___ Working data ___

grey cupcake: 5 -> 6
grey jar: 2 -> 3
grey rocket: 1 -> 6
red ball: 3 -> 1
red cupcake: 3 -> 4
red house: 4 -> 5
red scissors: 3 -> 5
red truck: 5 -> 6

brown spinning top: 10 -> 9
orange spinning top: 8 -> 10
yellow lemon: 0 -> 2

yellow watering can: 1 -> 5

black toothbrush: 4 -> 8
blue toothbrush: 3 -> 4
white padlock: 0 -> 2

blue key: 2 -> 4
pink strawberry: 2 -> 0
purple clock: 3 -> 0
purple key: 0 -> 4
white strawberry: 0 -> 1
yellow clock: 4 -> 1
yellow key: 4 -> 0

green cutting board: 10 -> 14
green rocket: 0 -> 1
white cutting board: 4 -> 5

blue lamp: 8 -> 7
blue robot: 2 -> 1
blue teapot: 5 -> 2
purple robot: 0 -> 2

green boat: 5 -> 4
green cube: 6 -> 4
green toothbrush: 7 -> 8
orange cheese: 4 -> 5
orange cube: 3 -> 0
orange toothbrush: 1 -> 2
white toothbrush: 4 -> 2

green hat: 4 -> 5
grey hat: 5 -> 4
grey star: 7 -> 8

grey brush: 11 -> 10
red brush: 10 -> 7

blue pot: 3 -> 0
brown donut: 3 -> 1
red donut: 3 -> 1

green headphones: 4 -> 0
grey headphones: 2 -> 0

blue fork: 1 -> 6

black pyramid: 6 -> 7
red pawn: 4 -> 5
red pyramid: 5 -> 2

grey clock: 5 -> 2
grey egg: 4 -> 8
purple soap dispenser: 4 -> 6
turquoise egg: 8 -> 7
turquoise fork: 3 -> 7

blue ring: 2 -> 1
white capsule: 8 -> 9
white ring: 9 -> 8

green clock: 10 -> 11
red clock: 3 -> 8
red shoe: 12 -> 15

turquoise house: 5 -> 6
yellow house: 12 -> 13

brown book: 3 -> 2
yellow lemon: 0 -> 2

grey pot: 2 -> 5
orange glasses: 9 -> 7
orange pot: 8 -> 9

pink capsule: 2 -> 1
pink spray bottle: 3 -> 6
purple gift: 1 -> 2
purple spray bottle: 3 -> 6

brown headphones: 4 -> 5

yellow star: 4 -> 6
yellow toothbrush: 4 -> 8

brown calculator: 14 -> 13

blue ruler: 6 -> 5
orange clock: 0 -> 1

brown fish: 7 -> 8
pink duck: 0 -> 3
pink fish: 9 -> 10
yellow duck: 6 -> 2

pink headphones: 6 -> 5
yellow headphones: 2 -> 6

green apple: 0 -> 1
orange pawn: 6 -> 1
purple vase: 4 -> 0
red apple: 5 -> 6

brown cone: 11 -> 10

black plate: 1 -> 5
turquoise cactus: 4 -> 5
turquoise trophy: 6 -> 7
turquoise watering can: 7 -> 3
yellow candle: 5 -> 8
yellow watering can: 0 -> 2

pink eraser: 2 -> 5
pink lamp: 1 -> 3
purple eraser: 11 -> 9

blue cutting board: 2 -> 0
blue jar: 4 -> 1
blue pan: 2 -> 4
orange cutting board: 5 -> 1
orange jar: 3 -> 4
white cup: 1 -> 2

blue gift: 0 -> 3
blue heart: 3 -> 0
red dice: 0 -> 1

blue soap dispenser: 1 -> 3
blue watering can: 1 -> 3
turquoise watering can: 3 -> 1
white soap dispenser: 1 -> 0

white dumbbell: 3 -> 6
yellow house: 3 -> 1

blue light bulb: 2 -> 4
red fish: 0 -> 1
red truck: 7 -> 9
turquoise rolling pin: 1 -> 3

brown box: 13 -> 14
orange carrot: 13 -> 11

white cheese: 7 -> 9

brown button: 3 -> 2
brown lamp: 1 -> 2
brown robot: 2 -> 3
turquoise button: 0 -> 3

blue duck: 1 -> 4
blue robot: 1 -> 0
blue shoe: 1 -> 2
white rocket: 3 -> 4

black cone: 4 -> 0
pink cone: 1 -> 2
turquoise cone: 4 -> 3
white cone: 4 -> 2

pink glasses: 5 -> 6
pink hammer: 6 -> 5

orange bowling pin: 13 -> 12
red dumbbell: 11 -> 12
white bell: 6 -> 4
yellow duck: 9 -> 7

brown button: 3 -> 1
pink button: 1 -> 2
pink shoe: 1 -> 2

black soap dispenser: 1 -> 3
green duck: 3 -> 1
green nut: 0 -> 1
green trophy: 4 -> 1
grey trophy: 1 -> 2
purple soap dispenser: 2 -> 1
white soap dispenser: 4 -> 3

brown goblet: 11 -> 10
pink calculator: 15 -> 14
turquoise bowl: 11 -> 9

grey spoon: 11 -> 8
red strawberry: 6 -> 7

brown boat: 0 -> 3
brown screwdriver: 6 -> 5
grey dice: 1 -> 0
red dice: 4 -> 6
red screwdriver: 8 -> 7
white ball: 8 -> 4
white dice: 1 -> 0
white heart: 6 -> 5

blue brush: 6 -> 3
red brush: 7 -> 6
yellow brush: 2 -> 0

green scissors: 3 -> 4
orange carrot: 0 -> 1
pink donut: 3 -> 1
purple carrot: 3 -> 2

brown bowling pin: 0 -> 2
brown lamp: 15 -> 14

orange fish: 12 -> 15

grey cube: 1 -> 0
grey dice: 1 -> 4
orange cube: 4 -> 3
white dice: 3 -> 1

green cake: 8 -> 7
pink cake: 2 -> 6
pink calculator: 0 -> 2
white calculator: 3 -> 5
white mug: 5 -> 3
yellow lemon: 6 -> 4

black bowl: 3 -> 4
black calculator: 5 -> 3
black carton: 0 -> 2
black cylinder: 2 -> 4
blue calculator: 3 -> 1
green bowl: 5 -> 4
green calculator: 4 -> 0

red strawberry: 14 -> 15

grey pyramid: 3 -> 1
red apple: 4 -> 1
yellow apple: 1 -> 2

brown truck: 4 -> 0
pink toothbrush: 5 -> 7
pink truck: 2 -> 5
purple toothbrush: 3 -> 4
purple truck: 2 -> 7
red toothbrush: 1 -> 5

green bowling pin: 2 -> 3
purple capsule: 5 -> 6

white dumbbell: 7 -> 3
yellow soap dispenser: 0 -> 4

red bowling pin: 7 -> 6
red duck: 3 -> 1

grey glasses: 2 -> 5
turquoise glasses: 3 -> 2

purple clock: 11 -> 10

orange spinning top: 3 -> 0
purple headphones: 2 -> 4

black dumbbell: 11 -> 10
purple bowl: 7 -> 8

___

Identify the lines of the data that contain the word "rocket". Copy each of them.

- [Answer box]:
grey rocket: 1 -> 6
green rocket: 0 -> 1
white rocket: 3 -> 4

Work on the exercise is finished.